■ **Exercise**:
From the entries below, return exactly the lines beginning at the one that contains "(102, 220) = (200, 220): none -> purple bell" and ending at the one that contains "(246, 374) = (610, 390): black candle -> none", both of them included, and only those lines.

■ **Source information**:

········

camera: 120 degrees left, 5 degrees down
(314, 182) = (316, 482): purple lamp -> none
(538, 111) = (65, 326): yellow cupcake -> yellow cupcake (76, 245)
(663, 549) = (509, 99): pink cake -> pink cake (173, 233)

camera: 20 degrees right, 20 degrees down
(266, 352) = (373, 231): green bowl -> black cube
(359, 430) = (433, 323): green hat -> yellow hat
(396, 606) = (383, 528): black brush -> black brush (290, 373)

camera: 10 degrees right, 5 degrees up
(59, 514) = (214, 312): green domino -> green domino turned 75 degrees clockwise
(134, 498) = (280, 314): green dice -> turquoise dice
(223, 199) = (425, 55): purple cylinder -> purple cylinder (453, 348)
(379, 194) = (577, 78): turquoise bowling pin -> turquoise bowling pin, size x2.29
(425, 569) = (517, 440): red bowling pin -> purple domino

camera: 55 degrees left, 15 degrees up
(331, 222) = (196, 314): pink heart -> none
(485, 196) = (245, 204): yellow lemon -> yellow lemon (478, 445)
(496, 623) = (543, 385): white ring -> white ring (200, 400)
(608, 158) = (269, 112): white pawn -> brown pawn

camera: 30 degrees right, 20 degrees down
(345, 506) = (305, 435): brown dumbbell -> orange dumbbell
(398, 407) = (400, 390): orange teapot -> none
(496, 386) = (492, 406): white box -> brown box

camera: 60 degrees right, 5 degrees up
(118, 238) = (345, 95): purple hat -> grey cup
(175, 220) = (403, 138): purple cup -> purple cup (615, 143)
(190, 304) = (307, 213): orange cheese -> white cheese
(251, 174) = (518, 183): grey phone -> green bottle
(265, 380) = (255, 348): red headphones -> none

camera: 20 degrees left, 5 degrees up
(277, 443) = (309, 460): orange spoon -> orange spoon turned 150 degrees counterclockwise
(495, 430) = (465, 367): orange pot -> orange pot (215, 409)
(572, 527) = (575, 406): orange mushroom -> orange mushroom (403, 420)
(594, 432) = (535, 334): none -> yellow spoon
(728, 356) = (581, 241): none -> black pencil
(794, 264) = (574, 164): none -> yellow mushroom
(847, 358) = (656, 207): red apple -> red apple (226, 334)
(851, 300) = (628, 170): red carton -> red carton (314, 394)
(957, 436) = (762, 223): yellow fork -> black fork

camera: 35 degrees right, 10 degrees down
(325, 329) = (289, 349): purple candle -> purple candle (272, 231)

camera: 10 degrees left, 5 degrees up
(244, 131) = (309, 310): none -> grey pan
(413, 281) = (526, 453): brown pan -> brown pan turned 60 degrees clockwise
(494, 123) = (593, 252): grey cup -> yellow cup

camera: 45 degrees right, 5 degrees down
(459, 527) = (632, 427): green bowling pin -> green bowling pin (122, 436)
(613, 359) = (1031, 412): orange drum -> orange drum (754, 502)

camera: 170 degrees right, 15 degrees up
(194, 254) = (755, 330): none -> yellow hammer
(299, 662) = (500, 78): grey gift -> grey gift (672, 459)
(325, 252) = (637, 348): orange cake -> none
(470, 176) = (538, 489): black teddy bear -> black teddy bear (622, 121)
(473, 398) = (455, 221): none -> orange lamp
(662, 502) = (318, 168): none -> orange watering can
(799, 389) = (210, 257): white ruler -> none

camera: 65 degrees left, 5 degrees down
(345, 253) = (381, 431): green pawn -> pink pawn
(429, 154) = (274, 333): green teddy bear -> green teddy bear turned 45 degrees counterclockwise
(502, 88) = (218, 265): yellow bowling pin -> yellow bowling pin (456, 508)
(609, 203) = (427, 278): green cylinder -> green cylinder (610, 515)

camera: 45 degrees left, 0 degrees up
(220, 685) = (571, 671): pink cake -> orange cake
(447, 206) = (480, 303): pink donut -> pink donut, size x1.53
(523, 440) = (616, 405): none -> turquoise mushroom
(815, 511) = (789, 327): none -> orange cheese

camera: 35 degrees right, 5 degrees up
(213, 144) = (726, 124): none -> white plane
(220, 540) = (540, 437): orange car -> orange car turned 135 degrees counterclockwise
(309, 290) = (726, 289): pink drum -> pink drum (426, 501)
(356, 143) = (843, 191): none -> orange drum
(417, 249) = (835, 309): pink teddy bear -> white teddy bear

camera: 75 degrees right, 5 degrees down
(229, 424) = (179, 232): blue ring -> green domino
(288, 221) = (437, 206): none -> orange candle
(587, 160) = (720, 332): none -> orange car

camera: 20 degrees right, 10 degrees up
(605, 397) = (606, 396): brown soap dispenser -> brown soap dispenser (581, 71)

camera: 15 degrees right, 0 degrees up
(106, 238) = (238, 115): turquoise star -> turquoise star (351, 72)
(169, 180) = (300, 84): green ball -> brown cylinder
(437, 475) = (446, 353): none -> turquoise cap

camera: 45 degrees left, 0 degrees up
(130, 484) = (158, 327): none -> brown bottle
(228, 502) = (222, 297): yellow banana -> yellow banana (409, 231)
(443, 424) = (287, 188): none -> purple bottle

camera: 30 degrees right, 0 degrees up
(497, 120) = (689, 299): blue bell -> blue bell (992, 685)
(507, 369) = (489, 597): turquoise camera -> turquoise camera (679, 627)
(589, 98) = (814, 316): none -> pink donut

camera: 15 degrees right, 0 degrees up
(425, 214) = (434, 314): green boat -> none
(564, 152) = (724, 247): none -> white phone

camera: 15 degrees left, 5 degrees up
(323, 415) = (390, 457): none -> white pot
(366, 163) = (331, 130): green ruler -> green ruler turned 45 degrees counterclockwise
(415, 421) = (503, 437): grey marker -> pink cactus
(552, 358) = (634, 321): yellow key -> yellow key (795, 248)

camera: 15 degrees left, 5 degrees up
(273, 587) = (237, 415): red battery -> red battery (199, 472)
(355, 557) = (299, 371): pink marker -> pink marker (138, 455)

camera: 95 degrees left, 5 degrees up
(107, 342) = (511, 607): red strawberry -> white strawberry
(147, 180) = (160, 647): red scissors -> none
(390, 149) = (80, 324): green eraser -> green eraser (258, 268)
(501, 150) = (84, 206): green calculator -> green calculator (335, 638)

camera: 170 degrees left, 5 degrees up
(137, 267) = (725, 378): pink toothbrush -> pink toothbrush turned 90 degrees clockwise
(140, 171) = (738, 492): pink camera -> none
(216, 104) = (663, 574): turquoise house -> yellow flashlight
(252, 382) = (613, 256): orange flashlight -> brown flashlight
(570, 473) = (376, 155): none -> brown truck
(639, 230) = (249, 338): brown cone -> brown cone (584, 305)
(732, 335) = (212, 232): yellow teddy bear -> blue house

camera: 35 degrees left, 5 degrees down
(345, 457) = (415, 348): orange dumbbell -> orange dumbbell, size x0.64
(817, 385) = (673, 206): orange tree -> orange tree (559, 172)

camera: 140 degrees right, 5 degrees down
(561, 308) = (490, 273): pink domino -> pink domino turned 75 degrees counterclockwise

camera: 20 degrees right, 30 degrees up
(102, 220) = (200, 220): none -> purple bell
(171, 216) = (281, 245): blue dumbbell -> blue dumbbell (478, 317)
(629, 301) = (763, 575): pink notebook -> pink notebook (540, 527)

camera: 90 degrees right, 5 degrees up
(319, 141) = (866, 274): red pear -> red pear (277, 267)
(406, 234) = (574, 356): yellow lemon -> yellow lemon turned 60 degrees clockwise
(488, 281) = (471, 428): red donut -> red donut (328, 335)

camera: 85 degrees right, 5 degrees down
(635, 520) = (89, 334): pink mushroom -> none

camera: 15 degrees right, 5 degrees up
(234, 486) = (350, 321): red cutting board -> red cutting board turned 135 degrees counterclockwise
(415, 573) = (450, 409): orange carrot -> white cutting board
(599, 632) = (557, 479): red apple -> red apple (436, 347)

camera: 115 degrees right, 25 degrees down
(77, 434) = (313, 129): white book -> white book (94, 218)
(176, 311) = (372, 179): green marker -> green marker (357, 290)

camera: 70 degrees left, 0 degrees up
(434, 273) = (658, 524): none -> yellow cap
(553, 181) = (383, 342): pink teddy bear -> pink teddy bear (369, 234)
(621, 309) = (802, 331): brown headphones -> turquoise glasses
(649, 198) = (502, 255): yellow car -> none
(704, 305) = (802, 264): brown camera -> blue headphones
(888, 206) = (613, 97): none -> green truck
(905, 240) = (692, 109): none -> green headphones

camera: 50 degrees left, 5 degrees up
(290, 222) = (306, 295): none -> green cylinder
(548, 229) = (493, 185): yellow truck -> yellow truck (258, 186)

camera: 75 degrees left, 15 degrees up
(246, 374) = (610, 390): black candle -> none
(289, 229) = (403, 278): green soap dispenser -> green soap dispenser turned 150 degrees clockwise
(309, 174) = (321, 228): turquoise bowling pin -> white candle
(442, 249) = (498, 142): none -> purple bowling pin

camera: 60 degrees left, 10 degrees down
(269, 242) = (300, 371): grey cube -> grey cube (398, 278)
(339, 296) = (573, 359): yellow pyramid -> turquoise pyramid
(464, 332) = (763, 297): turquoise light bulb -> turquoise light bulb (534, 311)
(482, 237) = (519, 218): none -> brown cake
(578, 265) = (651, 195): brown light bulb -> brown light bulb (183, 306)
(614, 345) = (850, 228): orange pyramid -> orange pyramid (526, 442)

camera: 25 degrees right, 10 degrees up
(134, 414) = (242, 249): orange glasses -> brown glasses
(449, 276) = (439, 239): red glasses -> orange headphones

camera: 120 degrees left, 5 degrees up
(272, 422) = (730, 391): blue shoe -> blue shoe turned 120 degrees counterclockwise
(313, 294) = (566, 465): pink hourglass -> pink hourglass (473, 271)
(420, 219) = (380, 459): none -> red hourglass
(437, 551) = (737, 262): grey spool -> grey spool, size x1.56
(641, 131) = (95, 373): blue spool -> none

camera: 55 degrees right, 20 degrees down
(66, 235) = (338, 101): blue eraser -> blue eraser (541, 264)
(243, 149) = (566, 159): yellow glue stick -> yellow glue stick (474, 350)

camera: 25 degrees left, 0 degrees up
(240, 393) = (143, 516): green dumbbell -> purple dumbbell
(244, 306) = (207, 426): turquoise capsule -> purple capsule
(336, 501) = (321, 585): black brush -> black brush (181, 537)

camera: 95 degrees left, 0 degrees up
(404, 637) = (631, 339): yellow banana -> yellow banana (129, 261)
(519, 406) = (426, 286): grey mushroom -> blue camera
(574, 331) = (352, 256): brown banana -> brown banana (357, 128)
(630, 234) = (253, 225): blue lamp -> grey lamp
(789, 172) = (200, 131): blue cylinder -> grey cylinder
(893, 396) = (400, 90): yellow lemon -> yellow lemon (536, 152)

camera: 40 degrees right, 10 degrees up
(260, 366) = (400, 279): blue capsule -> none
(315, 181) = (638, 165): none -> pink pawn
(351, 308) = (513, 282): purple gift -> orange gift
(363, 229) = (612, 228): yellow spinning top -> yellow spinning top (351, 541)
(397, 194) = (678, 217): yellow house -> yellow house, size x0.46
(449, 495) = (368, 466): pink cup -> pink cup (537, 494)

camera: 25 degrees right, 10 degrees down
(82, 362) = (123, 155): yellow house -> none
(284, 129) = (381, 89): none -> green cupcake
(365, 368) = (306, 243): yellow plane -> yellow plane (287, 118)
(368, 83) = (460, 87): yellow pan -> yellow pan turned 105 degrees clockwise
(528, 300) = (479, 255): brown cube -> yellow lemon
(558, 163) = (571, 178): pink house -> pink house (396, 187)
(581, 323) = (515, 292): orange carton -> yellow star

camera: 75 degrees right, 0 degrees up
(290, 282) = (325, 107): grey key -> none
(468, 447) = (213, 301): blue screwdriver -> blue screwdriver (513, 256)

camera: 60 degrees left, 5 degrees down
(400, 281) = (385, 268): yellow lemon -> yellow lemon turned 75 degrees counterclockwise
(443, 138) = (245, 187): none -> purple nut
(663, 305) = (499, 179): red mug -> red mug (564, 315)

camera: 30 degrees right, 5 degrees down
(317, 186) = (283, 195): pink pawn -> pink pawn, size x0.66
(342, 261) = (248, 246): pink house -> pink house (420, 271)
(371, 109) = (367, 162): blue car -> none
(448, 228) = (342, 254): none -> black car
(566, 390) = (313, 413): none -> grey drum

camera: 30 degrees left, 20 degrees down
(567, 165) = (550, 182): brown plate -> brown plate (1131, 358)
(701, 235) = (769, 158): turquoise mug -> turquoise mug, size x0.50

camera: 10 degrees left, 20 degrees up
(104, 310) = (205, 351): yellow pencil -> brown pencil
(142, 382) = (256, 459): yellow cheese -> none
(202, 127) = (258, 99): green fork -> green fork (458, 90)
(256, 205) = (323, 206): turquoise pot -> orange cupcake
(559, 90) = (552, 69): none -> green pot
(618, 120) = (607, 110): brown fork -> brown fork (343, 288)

········

■ **Output below**:
(102, 220) = (200, 220): none -> purple bell
(171, 216) = (281, 245): blue dumbbell -> blue dumbbell (478, 317)
(629, 301) = (763, 575): pink notebook -> pink notebook (540, 527)

camera: 90 degrees right, 5 degrees up
(319, 141) = (866, 274): red pear -> red pear (277, 267)
(406, 234) = (574, 356): yellow lemon -> yellow lemon turned 60 degrees clockwise
(488, 281) = (471, 428): red donut -> red donut (328, 335)

camera: 85 degrees right, 5 degrees down
(635, 520) = (89, 334): pink mushroom -> none

camera: 15 degrees right, 5 degrees up
(234, 486) = (350, 321): red cutting board -> red cutting board turned 135 degrees counterclockwise
(415, 573) = (450, 409): orange carrot -> white cutting board
(599, 632) = (557, 479): red apple -> red apple (436, 347)

camera: 115 degrees right, 25 degrees down
(77, 434) = (313, 129): white book -> white book (94, 218)
(176, 311) = (372, 179): green marker -> green marker (357, 290)

camera: 70 degrees left, 0 degrees up
(434, 273) = (658, 524): none -> yellow cap
(553, 181) = (383, 342): pink teddy bear -> pink teddy bear (369, 234)
(621, 309) = (802, 331): brown headphones -> turquoise glasses
(649, 198) = (502, 255): yellow car -> none
(704, 305) = (802, 264): brown camera -> blue headphones
(888, 206) = (613, 97): none -> green truck
(905, 240) = (692, 109): none -> green headphones

camera: 50 degrees left, 5 degrees up
(290, 222) = (306, 295): none -> green cylinder
(548, 229) = (493, 185): yellow truck -> yellow truck (258, 186)

camera: 75 degrees left, 15 degrees up
(246, 374) = (610, 390): black candle -> none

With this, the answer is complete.